## Exercise details
What lines of the data include the string "PULSE"? Copy them all.

## Provided records
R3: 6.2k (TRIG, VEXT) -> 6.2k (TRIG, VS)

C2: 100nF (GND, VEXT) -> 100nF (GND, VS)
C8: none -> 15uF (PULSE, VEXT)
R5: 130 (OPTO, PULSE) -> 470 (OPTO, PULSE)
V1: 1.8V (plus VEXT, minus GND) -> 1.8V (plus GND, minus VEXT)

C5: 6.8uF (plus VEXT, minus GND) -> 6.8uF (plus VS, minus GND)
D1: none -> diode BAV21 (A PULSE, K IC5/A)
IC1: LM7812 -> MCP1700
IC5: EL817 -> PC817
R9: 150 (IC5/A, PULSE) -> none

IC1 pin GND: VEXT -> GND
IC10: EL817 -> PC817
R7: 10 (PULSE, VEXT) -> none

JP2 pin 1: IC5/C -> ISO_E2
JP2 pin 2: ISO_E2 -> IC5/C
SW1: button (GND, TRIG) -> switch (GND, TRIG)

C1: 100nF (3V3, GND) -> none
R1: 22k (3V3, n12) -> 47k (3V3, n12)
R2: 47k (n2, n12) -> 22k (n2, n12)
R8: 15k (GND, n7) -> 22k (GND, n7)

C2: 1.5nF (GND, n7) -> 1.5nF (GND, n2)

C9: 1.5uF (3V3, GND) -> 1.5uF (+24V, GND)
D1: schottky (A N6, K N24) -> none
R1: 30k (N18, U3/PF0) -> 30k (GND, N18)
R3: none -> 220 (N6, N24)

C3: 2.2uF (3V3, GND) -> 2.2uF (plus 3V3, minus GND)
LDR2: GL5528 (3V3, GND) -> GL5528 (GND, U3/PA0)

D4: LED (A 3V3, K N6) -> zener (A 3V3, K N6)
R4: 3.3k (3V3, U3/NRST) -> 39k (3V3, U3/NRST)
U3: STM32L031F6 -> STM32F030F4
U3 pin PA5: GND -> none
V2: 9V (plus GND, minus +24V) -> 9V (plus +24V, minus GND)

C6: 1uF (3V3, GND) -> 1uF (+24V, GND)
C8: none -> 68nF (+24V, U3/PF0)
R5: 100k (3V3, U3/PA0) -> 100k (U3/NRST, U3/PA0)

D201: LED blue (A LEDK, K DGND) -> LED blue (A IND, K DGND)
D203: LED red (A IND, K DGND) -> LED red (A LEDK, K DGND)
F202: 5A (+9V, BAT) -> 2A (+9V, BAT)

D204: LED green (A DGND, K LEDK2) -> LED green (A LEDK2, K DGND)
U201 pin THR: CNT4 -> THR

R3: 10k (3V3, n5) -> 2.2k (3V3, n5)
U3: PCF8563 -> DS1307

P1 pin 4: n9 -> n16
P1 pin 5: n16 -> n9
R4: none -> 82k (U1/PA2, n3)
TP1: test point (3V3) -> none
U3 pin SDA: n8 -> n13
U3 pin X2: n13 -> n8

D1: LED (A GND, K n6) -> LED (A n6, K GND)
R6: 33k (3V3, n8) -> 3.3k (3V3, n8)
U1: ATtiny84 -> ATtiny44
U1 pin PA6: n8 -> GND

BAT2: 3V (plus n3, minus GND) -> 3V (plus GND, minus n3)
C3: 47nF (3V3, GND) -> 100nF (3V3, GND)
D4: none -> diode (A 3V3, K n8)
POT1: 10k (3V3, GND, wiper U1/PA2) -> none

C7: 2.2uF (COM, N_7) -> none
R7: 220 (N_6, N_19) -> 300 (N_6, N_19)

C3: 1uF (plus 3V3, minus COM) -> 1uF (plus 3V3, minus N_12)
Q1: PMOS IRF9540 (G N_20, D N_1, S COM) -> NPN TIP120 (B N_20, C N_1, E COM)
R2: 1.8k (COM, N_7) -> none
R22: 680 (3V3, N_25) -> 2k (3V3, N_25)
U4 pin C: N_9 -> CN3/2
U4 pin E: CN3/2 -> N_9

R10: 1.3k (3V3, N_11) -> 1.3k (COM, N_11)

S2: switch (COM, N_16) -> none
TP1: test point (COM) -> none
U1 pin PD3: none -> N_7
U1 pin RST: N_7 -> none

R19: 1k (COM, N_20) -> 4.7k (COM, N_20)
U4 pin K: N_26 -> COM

## Task result
C8: none -> 15uF (PULSE, VEXT)
R5: 130 (OPTO, PULSE) -> 470 (OPTO, PULSE)
D1: none -> diode BAV21 (A PULSE, K IC5/A)
R9: 150 (IC5/A, PULSE) -> none
R7: 10 (PULSE, VEXT) -> none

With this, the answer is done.